Work instructions
Starting with the line that holds "Image attached. H&E-stained", copy out each remaining line of the listing below, up to and including the last one, and include nothing else.

Data rows
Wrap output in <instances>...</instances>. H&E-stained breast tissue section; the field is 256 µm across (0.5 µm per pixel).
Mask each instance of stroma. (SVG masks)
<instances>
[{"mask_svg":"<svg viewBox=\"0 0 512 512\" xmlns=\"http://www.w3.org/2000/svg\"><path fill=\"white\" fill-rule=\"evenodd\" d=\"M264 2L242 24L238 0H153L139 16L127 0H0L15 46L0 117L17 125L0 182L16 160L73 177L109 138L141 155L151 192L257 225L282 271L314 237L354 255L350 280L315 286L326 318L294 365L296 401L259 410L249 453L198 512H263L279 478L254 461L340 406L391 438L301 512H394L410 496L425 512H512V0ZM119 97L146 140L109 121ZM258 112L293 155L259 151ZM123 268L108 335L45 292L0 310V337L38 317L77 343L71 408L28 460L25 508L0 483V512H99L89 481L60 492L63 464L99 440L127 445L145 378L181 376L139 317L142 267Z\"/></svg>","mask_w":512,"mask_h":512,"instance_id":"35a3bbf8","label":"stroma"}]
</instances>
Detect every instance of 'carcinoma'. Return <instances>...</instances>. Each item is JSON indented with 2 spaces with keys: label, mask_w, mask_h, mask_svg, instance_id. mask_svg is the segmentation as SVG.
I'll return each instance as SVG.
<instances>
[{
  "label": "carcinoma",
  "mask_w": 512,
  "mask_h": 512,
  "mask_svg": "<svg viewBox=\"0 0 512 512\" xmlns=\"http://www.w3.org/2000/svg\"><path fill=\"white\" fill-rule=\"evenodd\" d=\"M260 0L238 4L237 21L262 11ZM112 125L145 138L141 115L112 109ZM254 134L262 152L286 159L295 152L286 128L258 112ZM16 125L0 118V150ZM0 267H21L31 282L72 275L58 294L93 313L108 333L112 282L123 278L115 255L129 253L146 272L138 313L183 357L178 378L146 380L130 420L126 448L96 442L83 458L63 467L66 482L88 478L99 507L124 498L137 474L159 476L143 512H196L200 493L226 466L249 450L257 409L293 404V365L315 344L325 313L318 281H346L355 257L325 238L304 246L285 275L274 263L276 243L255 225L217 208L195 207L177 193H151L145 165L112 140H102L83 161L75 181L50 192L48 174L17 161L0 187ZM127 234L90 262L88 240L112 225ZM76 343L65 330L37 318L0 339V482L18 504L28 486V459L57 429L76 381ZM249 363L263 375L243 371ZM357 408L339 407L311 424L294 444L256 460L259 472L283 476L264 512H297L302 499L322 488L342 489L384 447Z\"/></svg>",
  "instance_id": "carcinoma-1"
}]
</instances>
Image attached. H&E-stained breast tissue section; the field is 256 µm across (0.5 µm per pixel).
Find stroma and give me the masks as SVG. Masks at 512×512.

Correct result
Image attached. H&E-stained breast tissue section; the field is 256 µm across (0.5 µm per pixel).
Find stroma and give me the masks as SVG. Masks at 512×512.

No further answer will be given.